● **SET PROBLEM**: Render everything in the listing from the line containing "Cleo: 7:31 -> 7:32" down through the line containing "Finn: 06:01 -> 06:05" as a Markdown table with the columns Row and Line, numbering each row and skipping blank lines.

● **LISTED ENTRIES**:
--*--

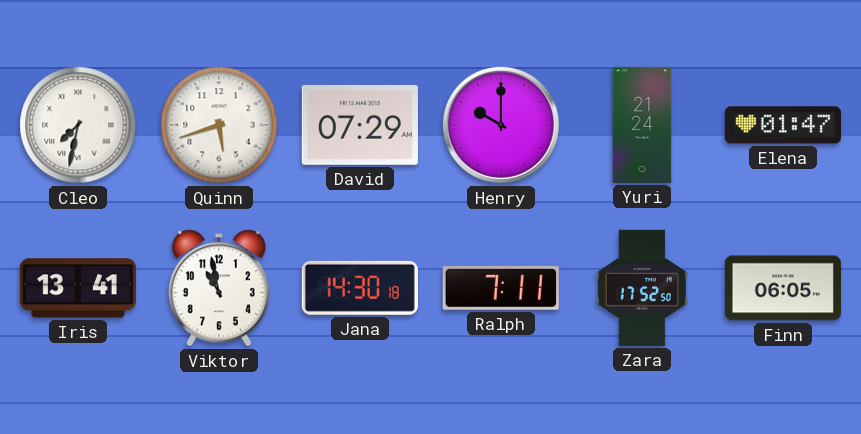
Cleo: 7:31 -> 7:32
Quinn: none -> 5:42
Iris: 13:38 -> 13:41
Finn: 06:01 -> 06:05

--*--

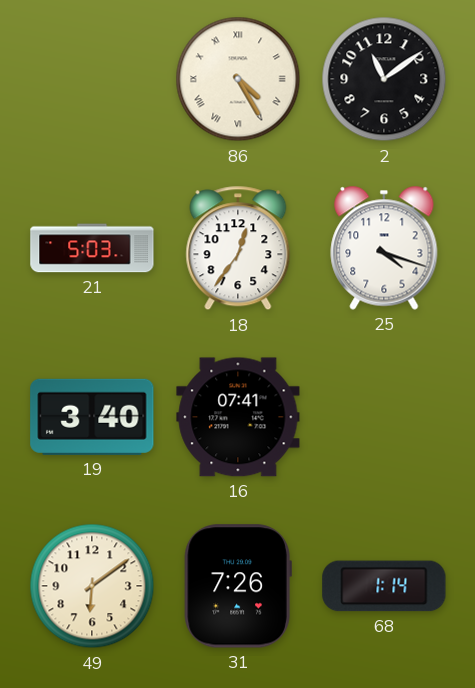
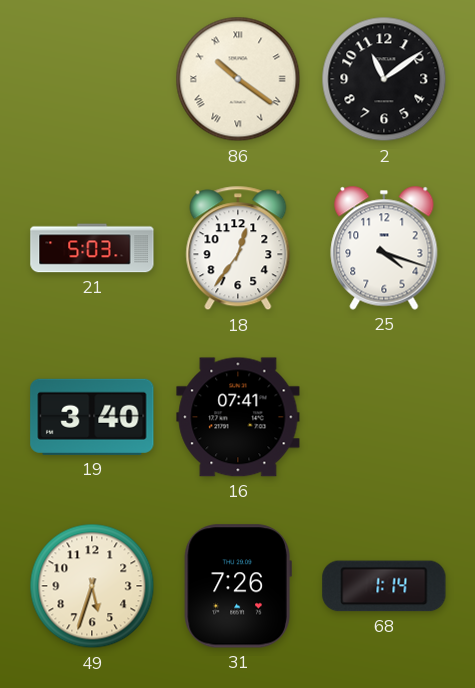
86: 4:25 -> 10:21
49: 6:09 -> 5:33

--*--

● **RESULT OF THIS EXERCISE**:
| Row | Line |
|---|---|
| 1 | Cleo: 7:31 -> 7:32 |
| 2 | Quinn: none -> 5:42 |
| 3 | Iris: 13:38 -> 13:41 |
| 4 | Finn: 06:01 -> 06:05 |